Exercise prompt
Note on the material below: return exactly the lines from the line that holds "D2: schottky MBR340 (A LX, K +9V) -> none" through the line that holds "P1 pin 2: GND -> DC_IN", and leave out each picture.

[Supplied material]

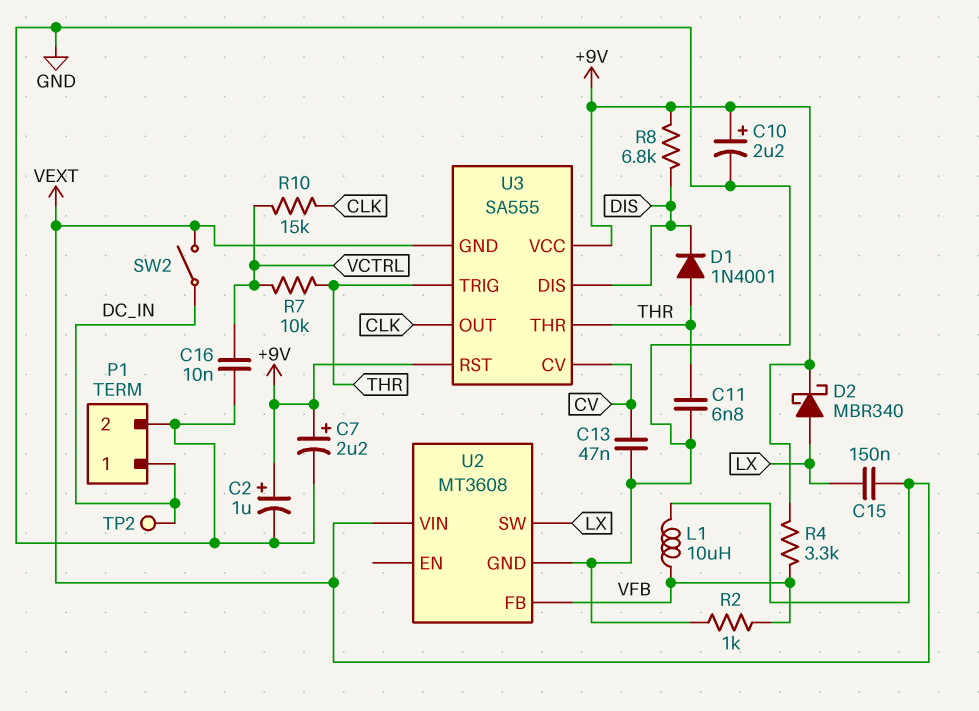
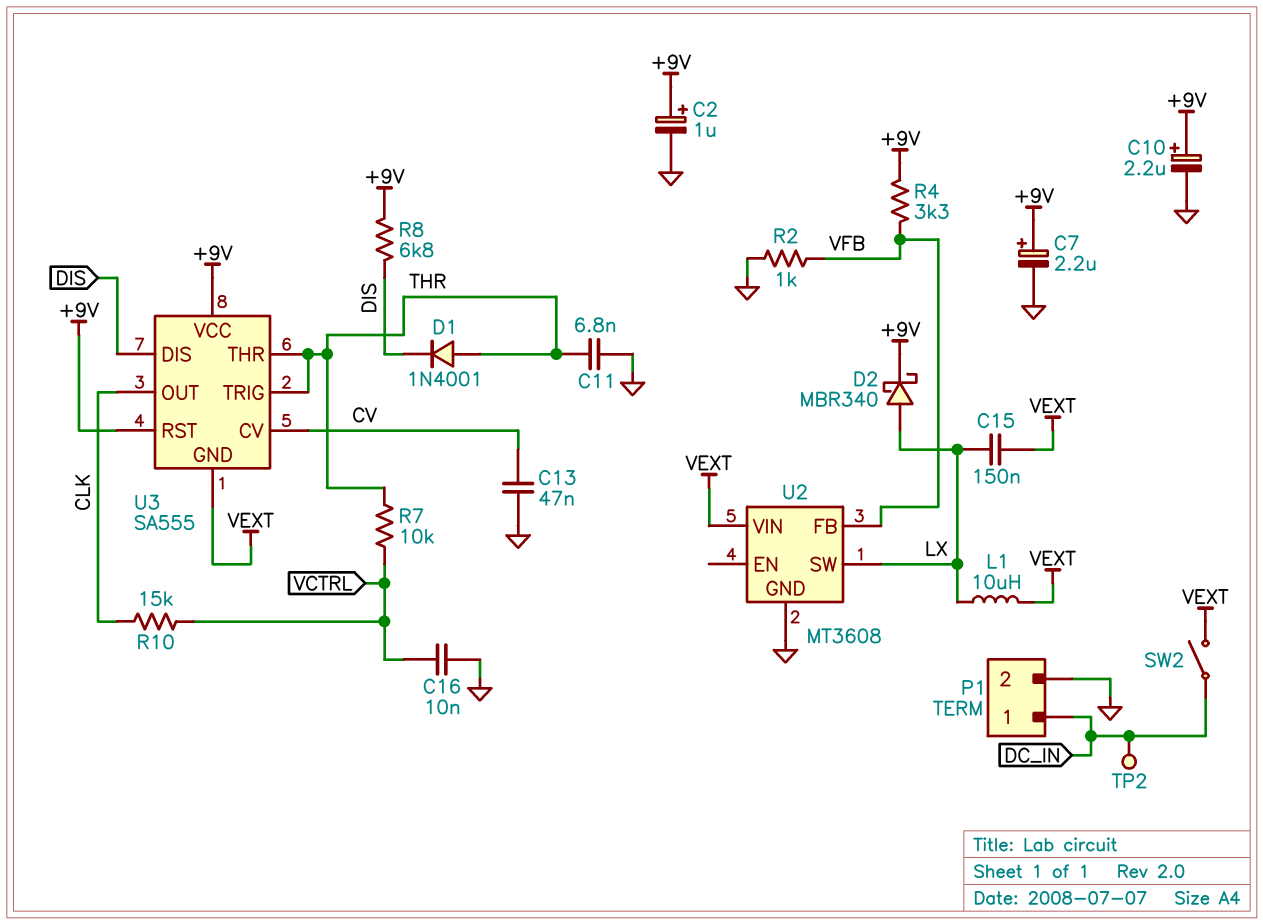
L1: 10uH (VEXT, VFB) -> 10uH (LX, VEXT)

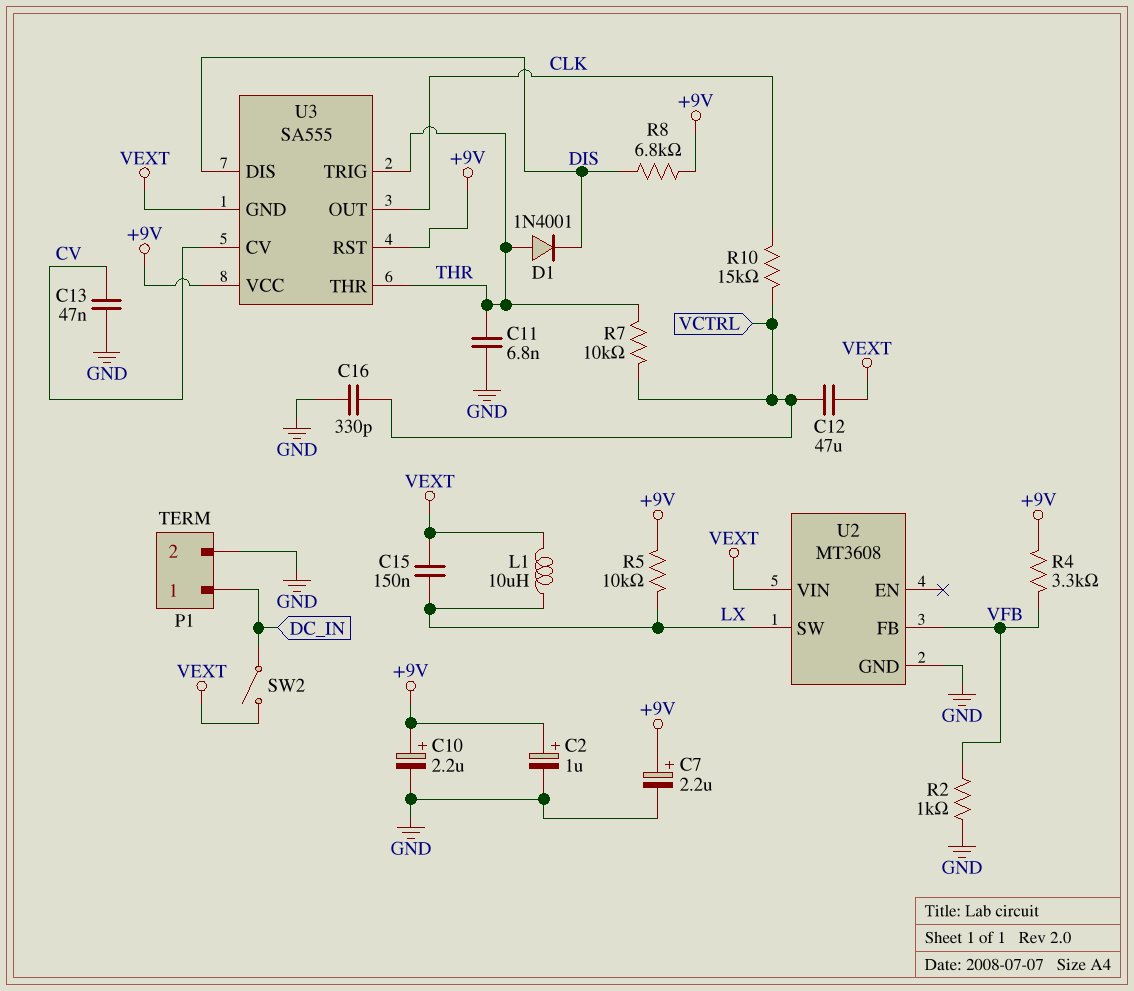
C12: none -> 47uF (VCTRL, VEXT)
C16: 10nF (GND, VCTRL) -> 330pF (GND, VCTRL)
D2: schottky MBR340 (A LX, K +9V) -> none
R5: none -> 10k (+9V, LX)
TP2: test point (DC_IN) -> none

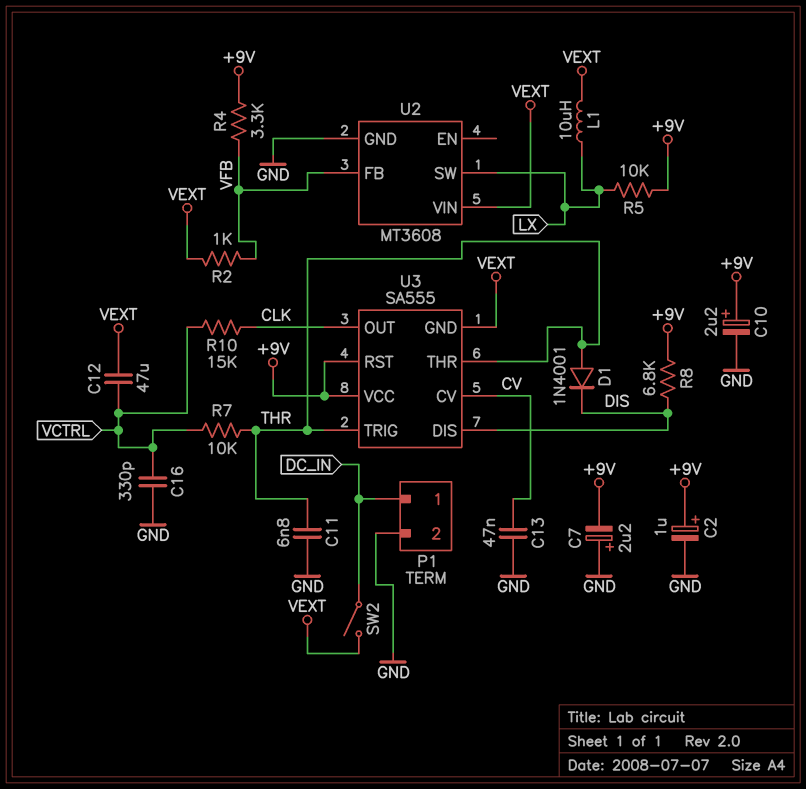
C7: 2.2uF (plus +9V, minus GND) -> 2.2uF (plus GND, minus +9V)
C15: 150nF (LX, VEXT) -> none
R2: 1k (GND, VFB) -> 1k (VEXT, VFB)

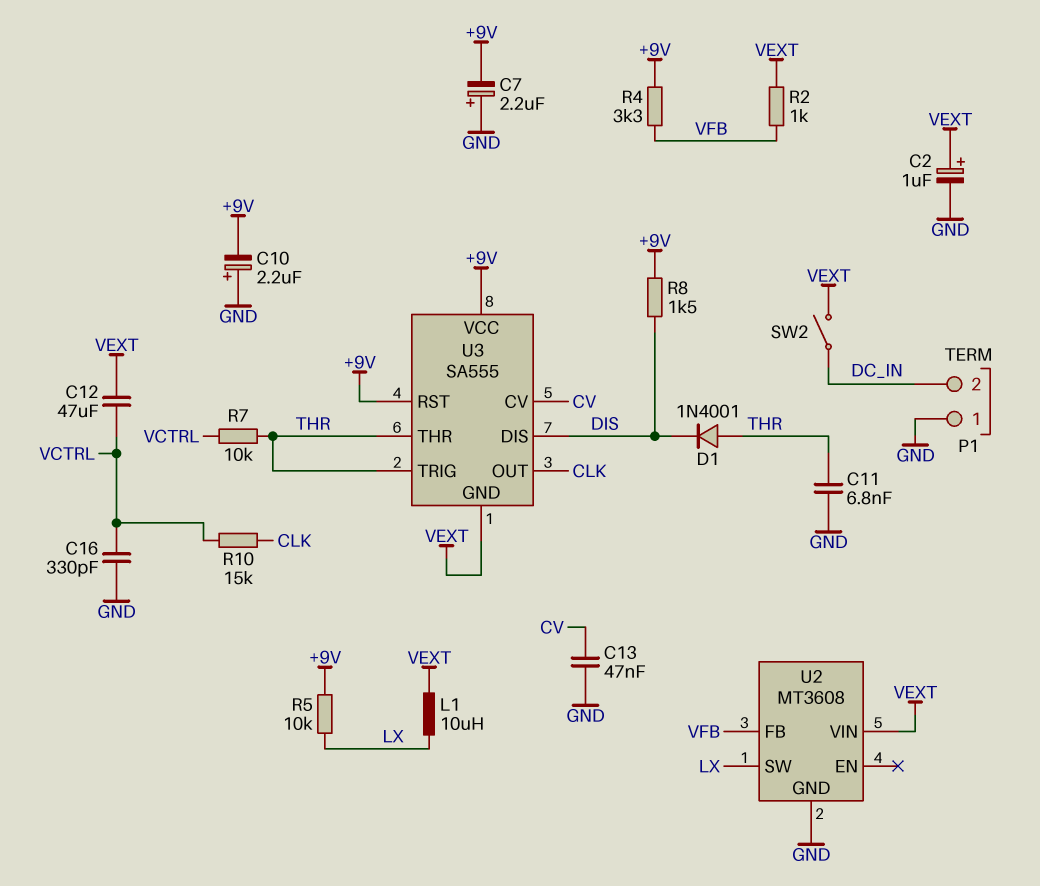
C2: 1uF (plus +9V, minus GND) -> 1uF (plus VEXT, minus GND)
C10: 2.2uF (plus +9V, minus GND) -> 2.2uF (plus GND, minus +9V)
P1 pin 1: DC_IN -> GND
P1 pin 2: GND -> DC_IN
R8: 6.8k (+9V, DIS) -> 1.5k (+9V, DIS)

[/Supplied material]
[Supplied material]

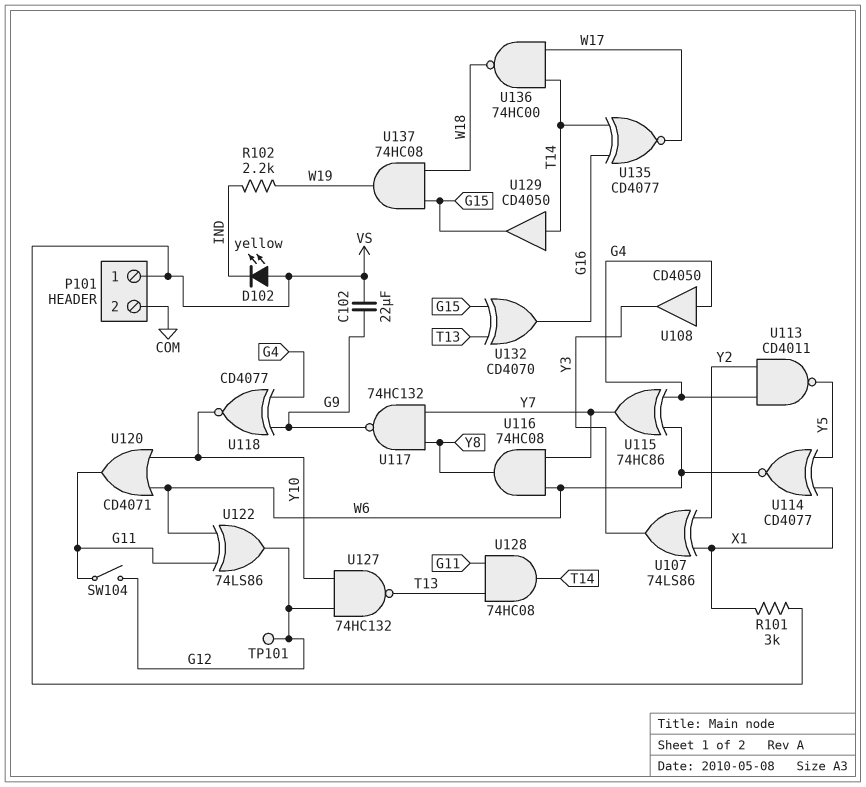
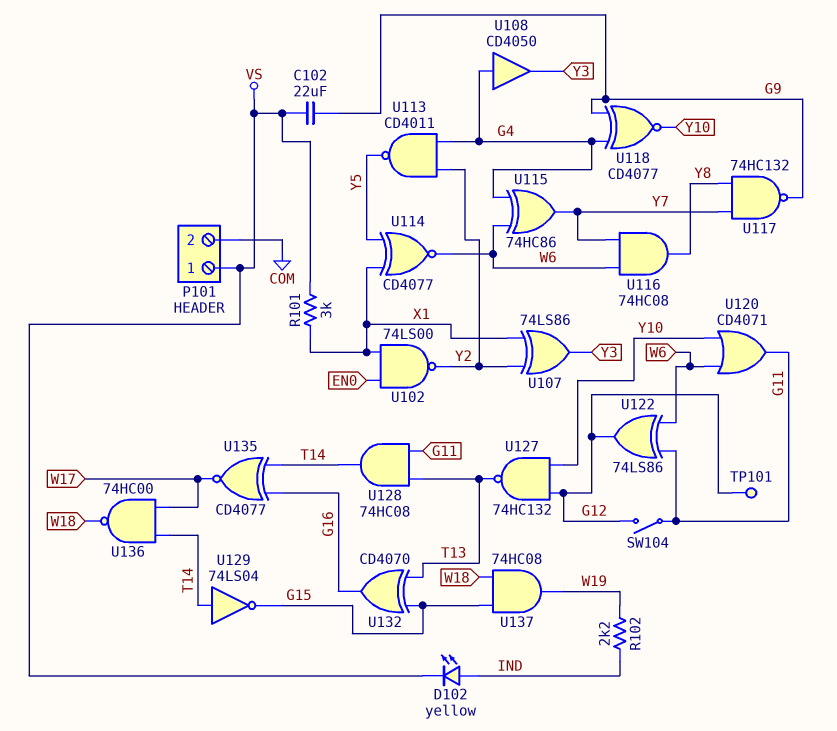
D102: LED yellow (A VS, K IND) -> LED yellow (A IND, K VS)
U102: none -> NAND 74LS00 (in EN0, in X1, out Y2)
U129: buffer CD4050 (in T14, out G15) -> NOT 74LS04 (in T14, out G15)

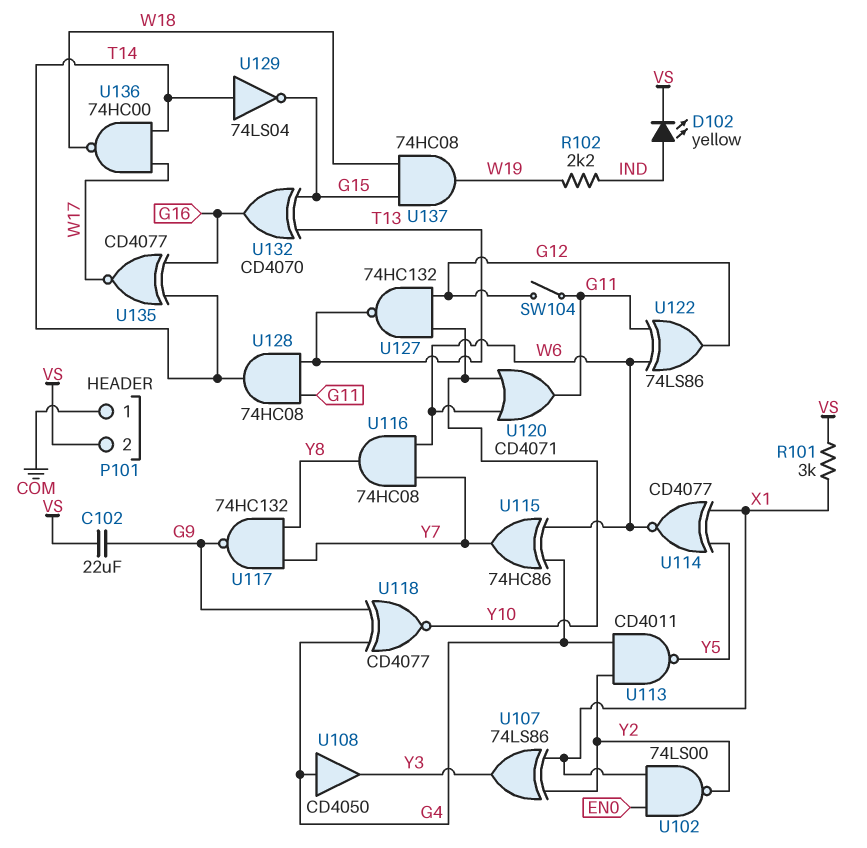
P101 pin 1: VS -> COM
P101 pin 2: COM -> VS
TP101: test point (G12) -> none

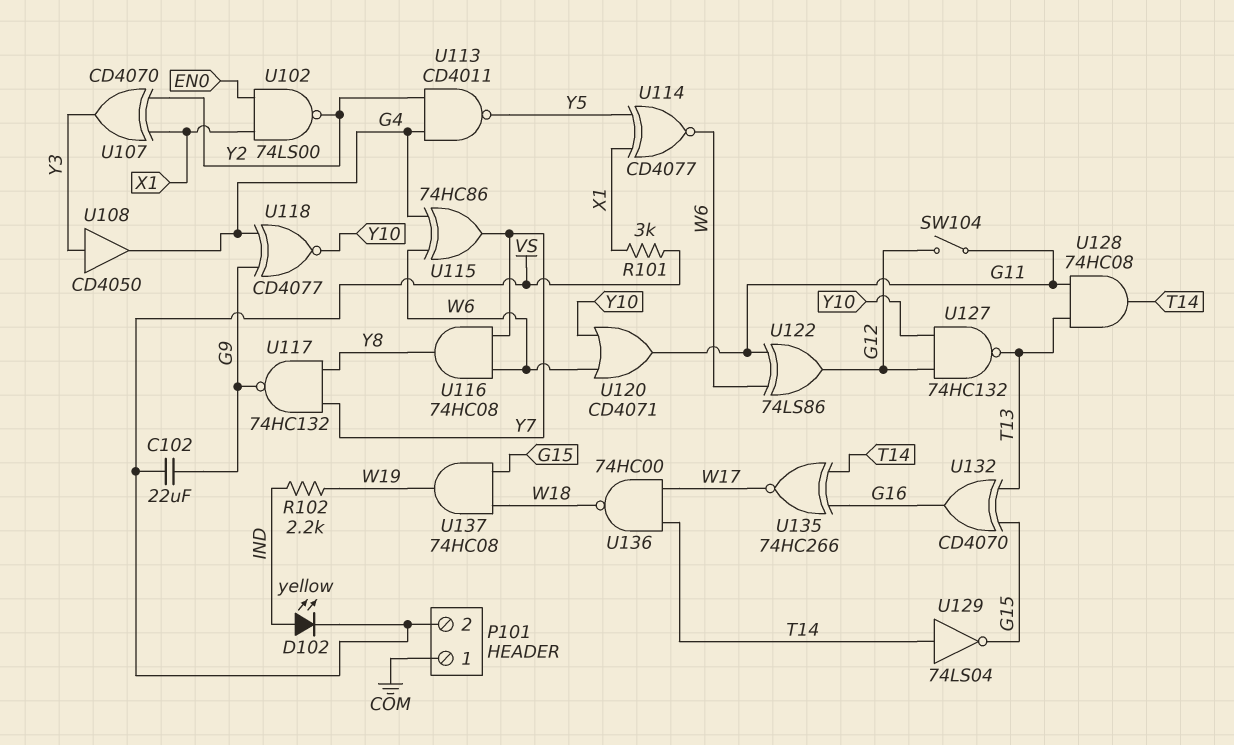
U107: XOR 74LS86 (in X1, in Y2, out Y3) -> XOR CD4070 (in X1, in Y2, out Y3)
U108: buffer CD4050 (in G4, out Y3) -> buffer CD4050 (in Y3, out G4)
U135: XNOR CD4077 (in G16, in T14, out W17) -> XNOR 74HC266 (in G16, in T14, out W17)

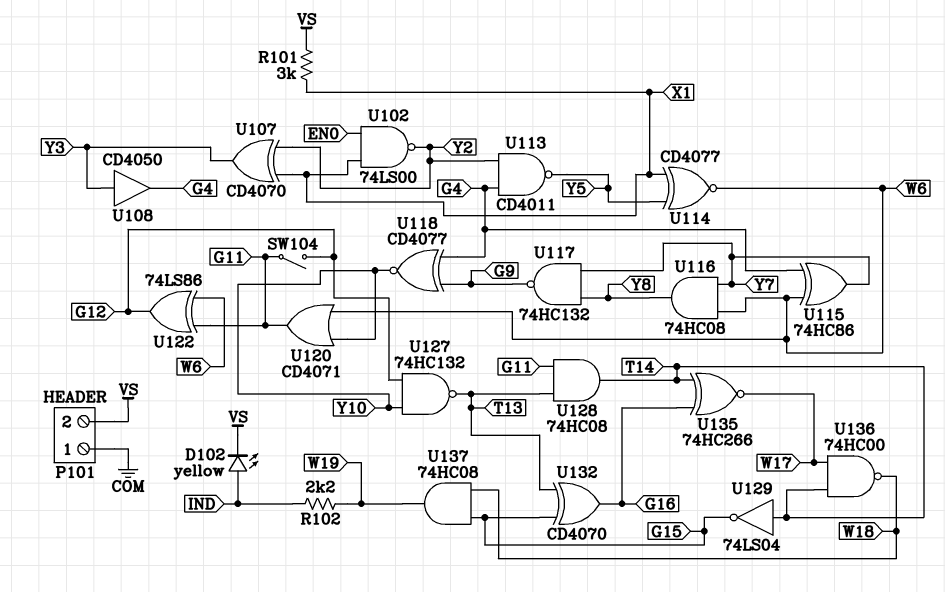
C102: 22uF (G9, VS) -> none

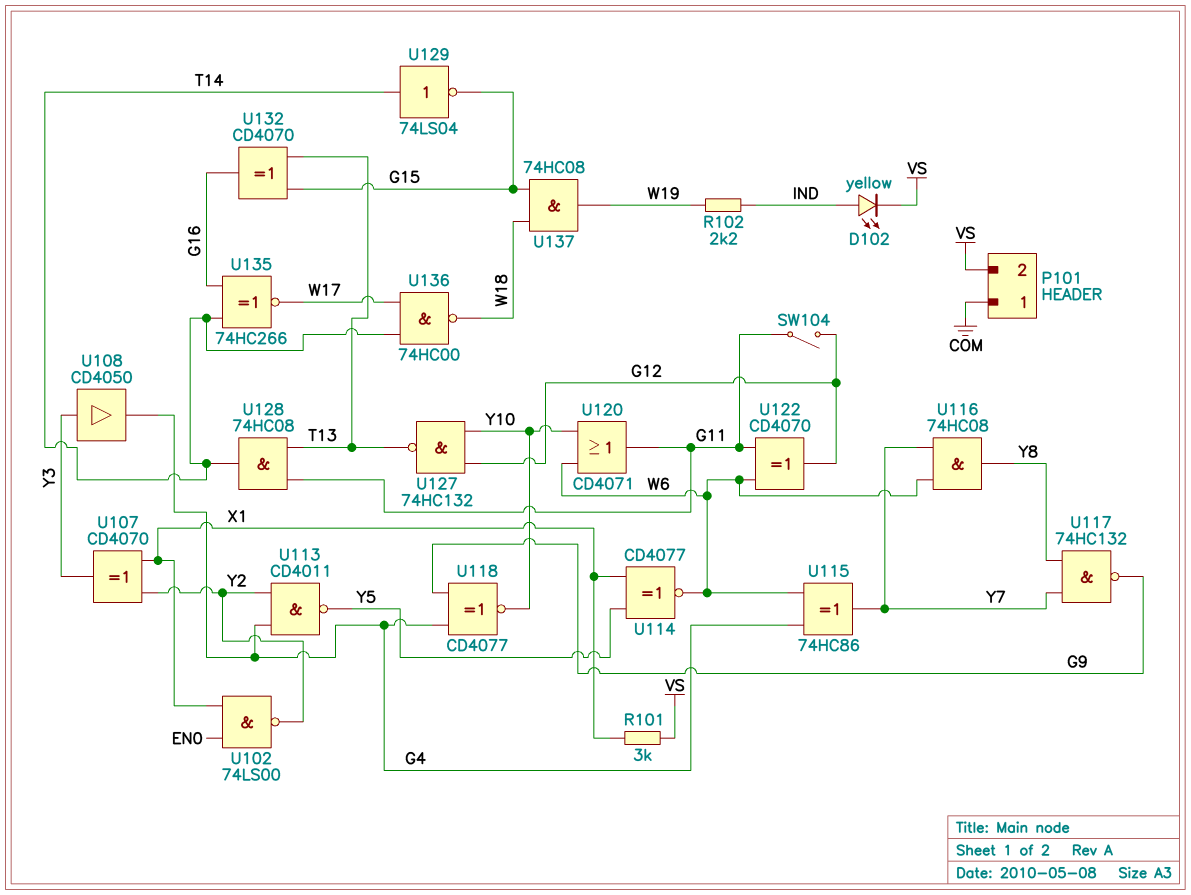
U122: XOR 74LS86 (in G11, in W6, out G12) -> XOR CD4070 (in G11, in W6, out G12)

[/Supplied material]

Exercise result
D2: schottky MBR340 (A LX, K +9V) -> none
R5: none -> 10k (+9V, LX)
TP2: test point (DC_IN) -> none

C7: 2.2uF (plus +9V, minus GND) -> 2.2uF (plus GND, minus +9V)
C15: 150nF (LX, VEXT) -> none
R2: 1k (GND, VFB) -> 1k (VEXT, VFB)

C2: 1uF (plus +9V, minus GND) -> 1uF (plus VEXT, minus GND)
C10: 2.2uF (plus +9V, minus GND) -> 2.2uF (plus GND, minus +9V)
P1 pin 1: DC_IN -> GND
P1 pin 2: GND -> DC_IN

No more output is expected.